# [WORK INSTRUCTION]
Without the pictures, return each record as it appears.

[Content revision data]

·····

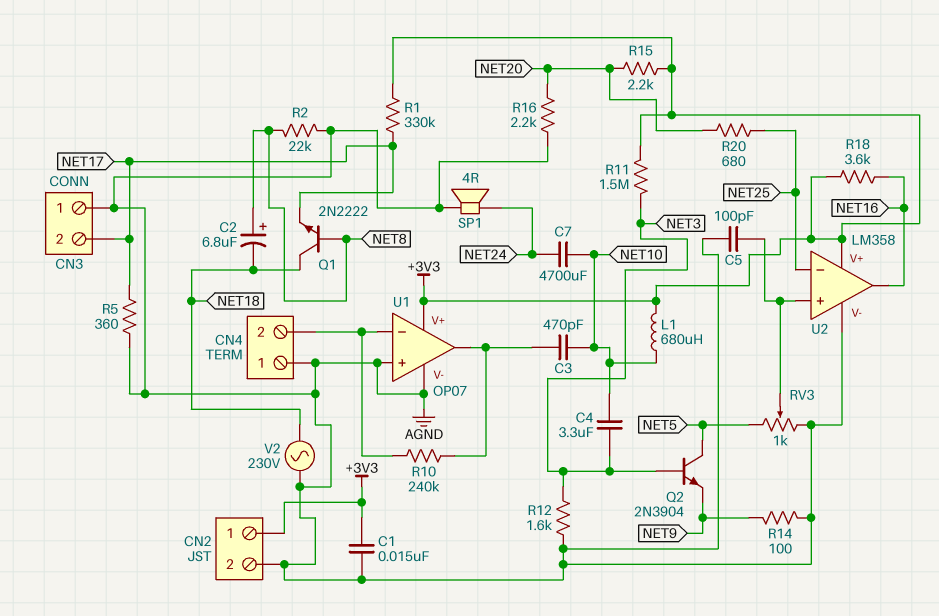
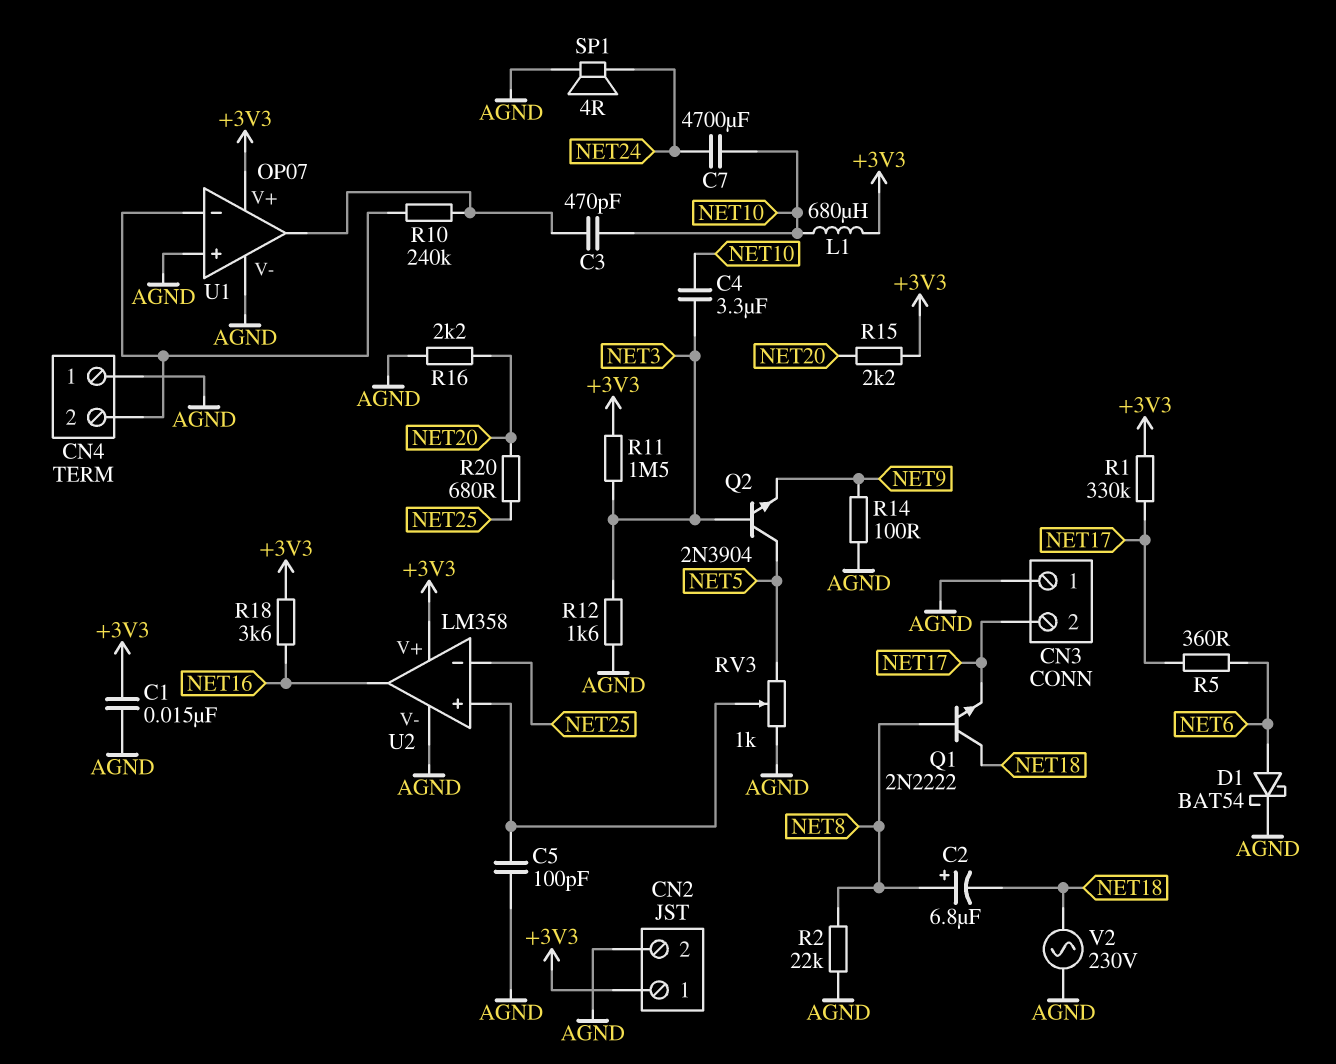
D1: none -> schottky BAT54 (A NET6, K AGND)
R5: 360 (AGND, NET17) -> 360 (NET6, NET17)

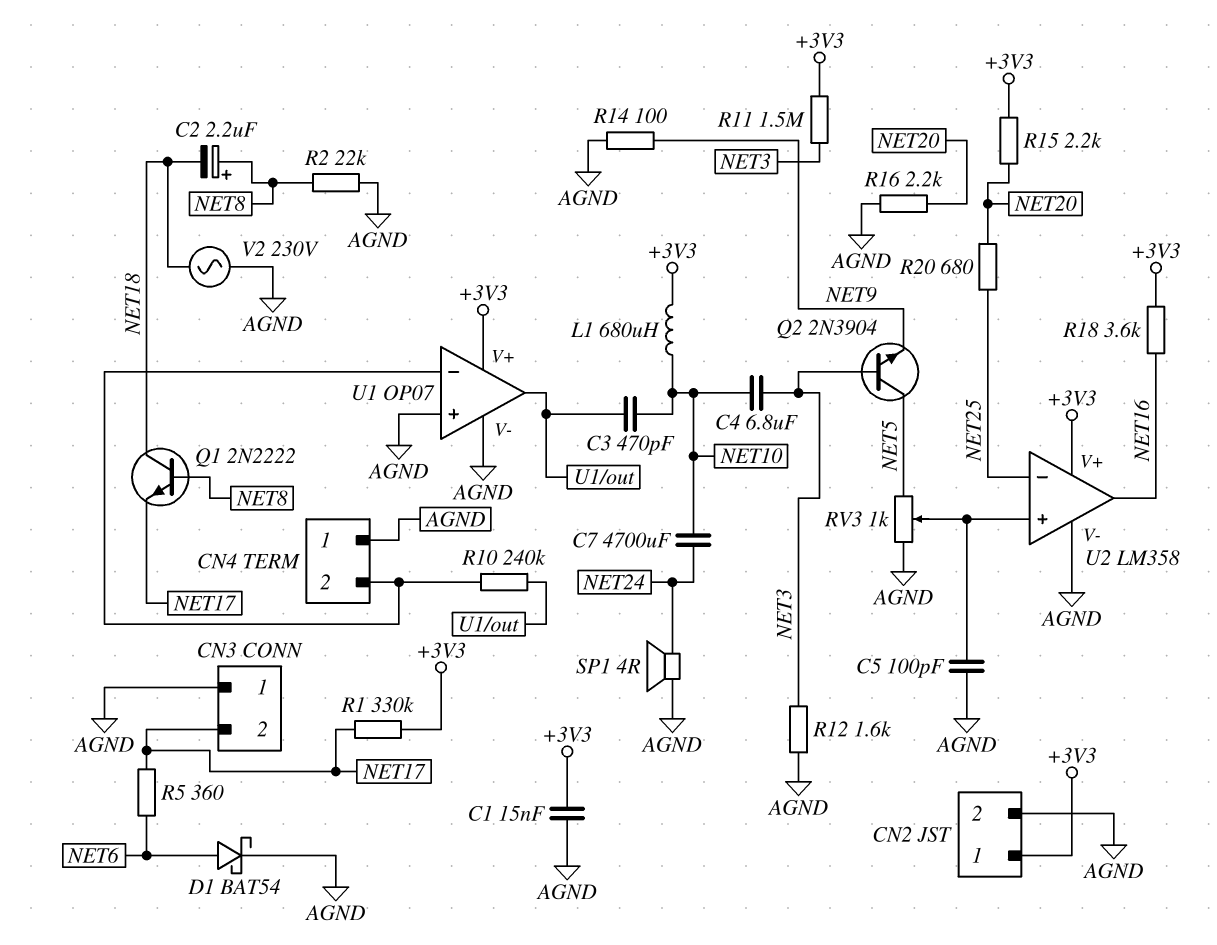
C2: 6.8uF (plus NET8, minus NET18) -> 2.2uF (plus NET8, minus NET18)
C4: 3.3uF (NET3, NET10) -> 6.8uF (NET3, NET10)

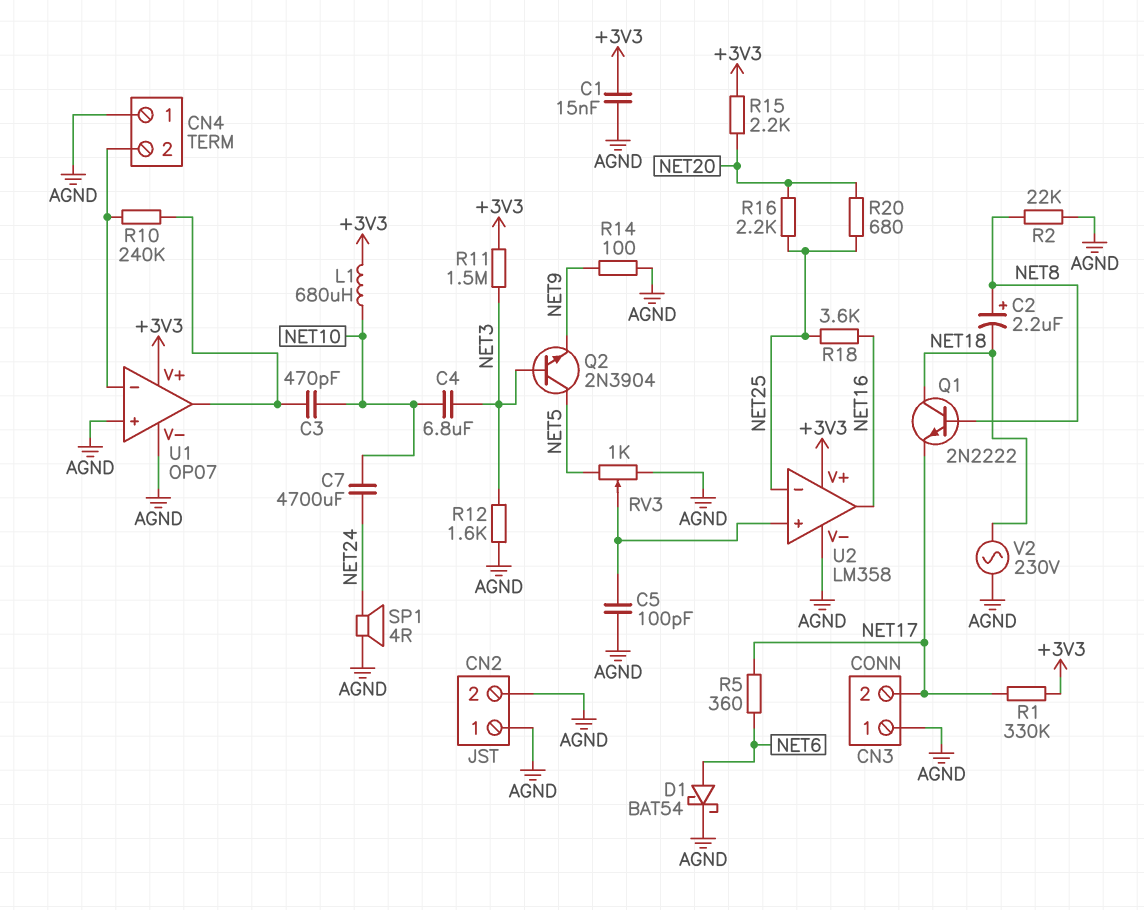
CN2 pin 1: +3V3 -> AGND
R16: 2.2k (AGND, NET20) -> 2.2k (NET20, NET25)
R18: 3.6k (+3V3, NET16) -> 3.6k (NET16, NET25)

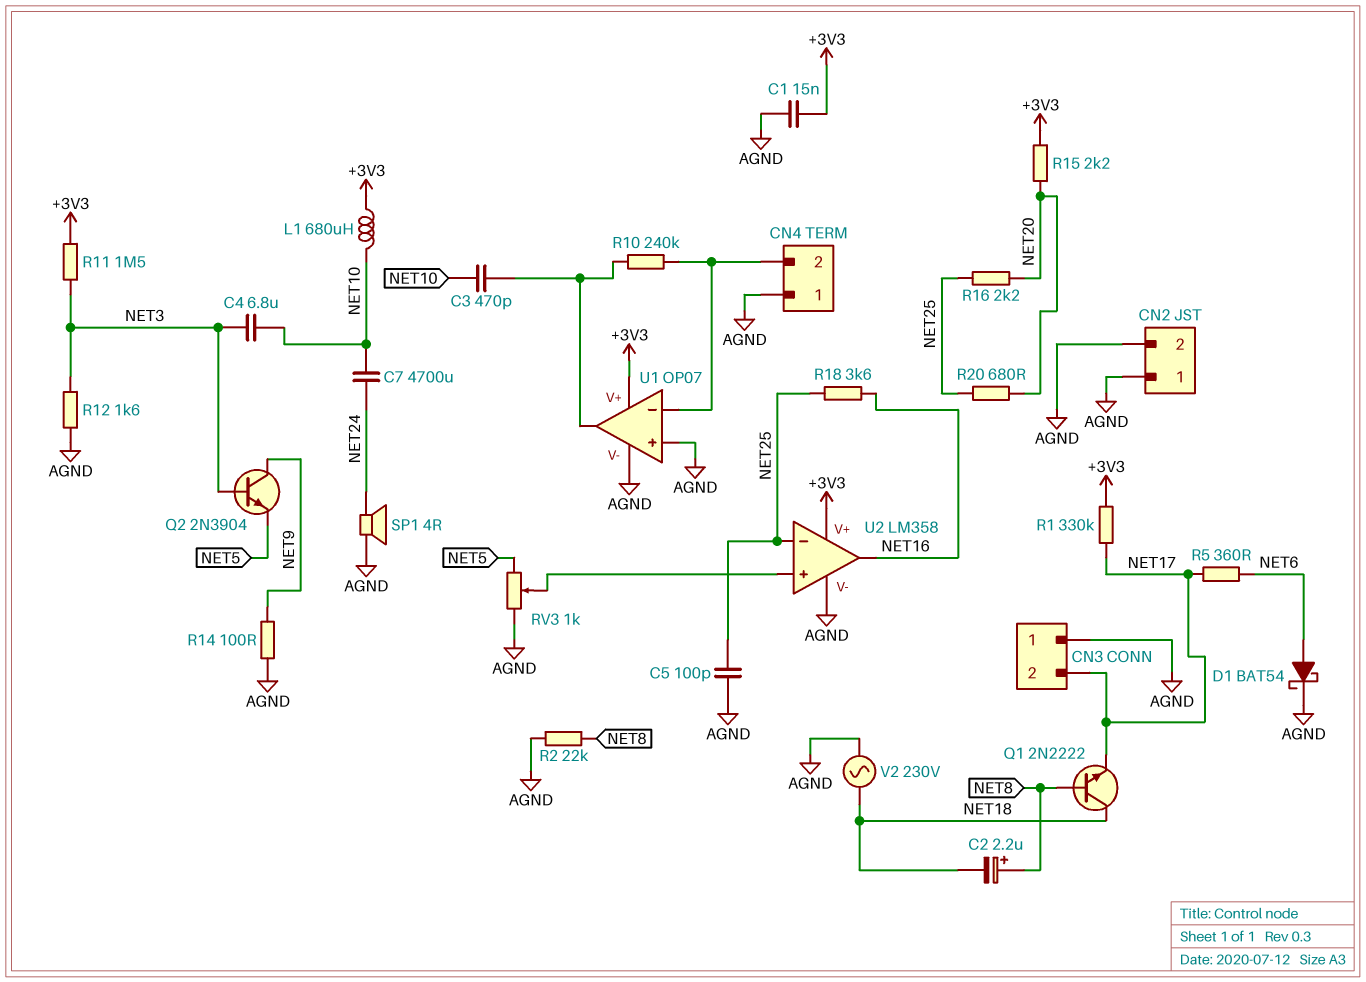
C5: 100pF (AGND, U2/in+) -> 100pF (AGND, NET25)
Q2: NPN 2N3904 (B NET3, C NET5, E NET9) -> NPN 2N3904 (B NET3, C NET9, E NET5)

·····

# [RESPONSE TO THE EXERCISE]
D1: none -> schottky BAT54 (A NET6, K AGND)
R5: 360 (AGND, NET17) -> 360 (NET6, NET17)

C2: 6.8uF (plus NET8, minus NET18) -> 2.2uF (plus NET8, minus NET18)
C4: 3.3uF (NET3, NET10) -> 6.8uF (NET3, NET10)

CN2 pin 1: +3V3 -> AGND
R16: 2.2k (AGND, NET20) -> 2.2k (NET20, NET25)
R18: 3.6k (+3V3, NET16) -> 3.6k (NET16, NET25)

C5: 100pF (AGND, U2/in+) -> 100pF (AGND, NET25)
Q2: NPN 2N3904 (B NET3, C NET5, E NET9) -> NPN 2N3904 (B NET3, C NET9, E NET5)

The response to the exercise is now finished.